◆ Activity: Repeat the entries that follow from start to finish, keeping every character.

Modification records
[Start of section]
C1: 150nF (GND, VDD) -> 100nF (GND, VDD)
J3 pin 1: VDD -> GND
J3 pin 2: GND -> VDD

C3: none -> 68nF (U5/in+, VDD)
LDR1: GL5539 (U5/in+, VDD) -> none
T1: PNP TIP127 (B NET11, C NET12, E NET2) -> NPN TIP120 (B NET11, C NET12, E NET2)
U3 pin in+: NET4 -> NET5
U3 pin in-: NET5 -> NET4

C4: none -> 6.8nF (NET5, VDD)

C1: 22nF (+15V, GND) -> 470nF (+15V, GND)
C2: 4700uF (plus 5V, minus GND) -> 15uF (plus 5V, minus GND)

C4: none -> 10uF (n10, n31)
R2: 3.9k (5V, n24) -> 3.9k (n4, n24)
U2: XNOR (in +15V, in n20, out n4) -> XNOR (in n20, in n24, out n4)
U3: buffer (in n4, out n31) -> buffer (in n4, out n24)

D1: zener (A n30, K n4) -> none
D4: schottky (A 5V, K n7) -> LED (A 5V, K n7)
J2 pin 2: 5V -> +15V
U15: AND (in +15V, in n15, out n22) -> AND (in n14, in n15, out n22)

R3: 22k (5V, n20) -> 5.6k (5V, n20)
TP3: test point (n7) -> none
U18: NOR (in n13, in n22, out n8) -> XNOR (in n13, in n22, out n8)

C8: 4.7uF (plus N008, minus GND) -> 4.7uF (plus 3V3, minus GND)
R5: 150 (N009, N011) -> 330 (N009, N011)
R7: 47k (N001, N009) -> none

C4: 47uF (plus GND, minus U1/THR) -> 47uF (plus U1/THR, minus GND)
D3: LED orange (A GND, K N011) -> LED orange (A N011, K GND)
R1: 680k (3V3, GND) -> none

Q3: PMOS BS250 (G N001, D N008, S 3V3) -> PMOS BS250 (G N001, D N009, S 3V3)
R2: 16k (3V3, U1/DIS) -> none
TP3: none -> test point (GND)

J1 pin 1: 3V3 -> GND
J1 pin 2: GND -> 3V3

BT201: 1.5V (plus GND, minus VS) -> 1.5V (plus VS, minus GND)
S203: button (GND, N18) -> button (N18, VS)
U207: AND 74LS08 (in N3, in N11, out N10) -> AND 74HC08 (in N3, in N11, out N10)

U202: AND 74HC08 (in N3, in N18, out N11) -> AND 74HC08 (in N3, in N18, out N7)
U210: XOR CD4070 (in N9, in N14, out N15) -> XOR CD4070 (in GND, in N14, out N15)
[End of section]
◆ Exercise output:
C1: 150nF (GND, VDD) -> 100nF (GND, VDD)
J3 pin 1: VDD -> GND
J3 pin 2: GND -> VDD

C3: none -> 68nF (U5/in+, VDD)
LDR1: GL5539 (U5/in+, VDD) -> none
T1: PNP TIP127 (B NET11, C NET12, E NET2) -> NPN TIP120 (B NET11, C NET12, E NET2)
U3 pin in+: NET4 -> NET5
U3 pin in-: NET5 -> NET4

C4: none -> 6.8nF (NET5, VDD)

C1: 22nF (+15V, GND) -> 470nF (+15V, GND)
C2: 4700uF (plus 5V, minus GND) -> 15uF (plus 5V, minus GND)

C4: none -> 10uF (n10, n31)
R2: 3.9k (5V, n24) -> 3.9k (n4, n24)
U2: XNOR (in +15V, in n20, out n4) -> XNOR (in n20, in n24, out n4)
U3: buffer (in n4, out n31) -> buffer (in n4, out n24)

D1: zener (A n30, K n4) -> none
D4: schottky (A 5V, K n7) -> LED (A 5V, K n7)
J2 pin 2: 5V -> +15V
U15: AND (in +15V, in n15, out n22) -> AND (in n14, in n15, out n22)

R3: 22k (5V, n20) -> 5.6k (5V, n20)
TP3: test point (n7) -> none
U18: NOR (in n13, in n22, out n8) -> XNOR (in n13, in n22, out n8)

C8: 4.7uF (plus N008, minus GND) -> 4.7uF (plus 3V3, minus GND)
R5: 150 (N009, N011) -> 330 (N009, N011)
R7: 47k (N001, N009) -> none

C4: 47uF (plus GND, minus U1/THR) -> 47uF (plus U1/THR, minus GND)
D3: LED orange (A GND, K N011) -> LED orange (A N011, K GND)
R1: 680k (3V3, GND) -> none

Q3: PMOS BS250 (G N001, D N008, S 3V3) -> PMOS BS250 (G N001, D N009, S 3V3)
R2: 16k (3V3, U1/DIS) -> none
TP3: none -> test point (GND)

J1 pin 1: 3V3 -> GND
J1 pin 2: GND -> 3V3

BT201: 1.5V (plus GND, minus VS) -> 1.5V (plus VS, minus GND)
S203: button (GND, N18) -> button (N18, VS)
U207: AND 74LS08 (in N3, in N11, out N10) -> AND 74HC08 (in N3, in N11, out N10)

U202: AND 74HC08 (in N3, in N18, out N11) -> AND 74HC08 (in N3, in N18, out N7)
U210: XOR CD4070 (in N9, in N14, out N15) -> XOR CD4070 (in GND, in N14, out N15)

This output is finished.